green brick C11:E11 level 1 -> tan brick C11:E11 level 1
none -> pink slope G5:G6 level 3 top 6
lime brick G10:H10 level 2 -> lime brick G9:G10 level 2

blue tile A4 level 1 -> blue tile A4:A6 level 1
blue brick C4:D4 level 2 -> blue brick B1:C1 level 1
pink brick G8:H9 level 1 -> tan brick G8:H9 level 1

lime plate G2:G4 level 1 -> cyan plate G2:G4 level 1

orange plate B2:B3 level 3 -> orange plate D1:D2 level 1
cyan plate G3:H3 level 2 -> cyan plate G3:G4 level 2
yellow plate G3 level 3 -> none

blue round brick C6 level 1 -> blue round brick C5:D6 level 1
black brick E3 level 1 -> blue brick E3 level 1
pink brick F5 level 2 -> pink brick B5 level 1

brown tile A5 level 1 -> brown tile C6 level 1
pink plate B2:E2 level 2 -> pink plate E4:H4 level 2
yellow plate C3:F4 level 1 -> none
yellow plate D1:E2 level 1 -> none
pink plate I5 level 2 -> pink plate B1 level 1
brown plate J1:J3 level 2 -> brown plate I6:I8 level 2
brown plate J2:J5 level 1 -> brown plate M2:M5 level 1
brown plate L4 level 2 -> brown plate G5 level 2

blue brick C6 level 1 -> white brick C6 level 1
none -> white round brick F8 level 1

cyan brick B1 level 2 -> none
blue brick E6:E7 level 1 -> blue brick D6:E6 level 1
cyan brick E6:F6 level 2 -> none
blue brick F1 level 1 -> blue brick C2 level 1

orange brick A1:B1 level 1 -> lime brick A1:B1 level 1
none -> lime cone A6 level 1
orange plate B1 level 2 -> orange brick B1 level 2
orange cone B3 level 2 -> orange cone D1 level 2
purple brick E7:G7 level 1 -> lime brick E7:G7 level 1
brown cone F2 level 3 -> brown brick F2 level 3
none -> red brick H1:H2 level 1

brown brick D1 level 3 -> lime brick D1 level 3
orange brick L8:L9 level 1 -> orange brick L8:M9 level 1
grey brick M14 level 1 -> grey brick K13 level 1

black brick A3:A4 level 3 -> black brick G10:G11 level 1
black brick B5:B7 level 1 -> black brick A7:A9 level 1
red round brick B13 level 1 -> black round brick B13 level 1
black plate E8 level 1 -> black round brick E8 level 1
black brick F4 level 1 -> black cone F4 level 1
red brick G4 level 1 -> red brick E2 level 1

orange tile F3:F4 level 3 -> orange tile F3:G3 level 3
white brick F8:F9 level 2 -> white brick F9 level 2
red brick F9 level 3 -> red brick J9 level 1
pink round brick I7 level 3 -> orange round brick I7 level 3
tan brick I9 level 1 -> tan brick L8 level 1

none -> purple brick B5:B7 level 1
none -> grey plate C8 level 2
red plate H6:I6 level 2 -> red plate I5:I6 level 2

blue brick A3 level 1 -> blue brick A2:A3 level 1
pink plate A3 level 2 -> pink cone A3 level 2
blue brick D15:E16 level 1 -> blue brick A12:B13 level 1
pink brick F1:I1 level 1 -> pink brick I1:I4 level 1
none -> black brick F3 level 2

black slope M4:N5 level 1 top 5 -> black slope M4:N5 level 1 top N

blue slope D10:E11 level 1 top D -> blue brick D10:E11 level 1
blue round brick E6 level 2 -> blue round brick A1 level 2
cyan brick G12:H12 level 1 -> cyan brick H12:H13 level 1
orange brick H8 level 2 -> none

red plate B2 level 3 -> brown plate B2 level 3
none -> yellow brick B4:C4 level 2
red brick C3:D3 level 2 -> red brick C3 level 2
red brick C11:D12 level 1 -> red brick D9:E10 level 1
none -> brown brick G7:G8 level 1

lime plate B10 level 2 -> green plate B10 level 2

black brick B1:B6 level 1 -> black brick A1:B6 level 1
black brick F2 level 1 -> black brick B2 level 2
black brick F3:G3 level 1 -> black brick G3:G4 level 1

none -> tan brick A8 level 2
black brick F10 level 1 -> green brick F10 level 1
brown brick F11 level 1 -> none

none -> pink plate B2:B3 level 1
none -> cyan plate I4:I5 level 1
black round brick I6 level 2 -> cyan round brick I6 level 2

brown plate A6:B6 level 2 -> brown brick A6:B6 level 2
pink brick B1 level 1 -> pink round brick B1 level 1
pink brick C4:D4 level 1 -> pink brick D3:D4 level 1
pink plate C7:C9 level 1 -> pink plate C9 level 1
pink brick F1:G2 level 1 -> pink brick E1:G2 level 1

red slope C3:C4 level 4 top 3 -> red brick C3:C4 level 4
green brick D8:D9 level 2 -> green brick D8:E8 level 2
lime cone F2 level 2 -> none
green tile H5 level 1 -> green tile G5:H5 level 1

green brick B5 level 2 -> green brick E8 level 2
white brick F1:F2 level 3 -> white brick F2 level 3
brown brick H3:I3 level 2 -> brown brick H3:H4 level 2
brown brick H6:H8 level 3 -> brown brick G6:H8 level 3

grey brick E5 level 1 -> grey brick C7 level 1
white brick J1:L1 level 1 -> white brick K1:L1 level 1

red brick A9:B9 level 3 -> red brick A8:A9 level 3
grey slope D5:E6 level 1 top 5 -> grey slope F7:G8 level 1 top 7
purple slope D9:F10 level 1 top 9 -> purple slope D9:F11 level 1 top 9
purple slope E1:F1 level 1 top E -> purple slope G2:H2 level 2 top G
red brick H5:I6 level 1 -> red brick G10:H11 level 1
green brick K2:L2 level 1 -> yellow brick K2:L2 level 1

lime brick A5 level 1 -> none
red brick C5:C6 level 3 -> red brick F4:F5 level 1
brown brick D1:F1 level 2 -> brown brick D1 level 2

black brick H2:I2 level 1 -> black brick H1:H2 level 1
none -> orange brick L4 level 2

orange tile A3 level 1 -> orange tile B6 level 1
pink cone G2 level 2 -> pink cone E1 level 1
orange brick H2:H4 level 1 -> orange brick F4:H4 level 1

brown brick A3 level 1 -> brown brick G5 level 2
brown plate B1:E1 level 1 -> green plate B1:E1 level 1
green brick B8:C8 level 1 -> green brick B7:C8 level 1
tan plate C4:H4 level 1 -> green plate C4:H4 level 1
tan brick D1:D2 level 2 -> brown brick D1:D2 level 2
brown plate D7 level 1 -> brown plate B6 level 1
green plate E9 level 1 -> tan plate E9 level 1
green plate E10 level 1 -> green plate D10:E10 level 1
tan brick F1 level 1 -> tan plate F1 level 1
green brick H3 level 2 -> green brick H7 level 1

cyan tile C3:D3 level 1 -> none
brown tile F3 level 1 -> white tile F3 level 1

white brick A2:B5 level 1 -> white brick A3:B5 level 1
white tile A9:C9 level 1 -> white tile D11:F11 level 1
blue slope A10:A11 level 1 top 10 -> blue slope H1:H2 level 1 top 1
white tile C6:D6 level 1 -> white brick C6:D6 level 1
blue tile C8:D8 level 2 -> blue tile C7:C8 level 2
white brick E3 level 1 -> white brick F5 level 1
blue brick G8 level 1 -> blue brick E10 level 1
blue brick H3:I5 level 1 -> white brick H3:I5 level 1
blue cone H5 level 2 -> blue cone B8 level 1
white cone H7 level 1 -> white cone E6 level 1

---------------

### Problem description
Quote the listing above, but only from the line that shows "pink brick G8:H9" through the line that shows "yellow plate C3:F4 level 1 -> none".

### Solved problem
pink brick G8:H9 level 1 -> tan brick G8:H9 level 1

lime plate G2:G4 level 1 -> cyan plate G2:G4 level 1

orange plate B2:B3 level 3 -> orange plate D1:D2 level 1
cyan plate G3:H3 level 2 -> cyan plate G3:G4 level 2
yellow plate G3 level 3 -> none

blue round brick C6 level 1 -> blue round brick C5:D6 level 1
black brick E3 level 1 -> blue brick E3 level 1
pink brick F5 level 2 -> pink brick B5 level 1

brown tile A5 level 1 -> brown tile C6 level 1
pink plate B2:E2 level 2 -> pink plate E4:H4 level 2
yellow plate C3:F4 level 1 -> none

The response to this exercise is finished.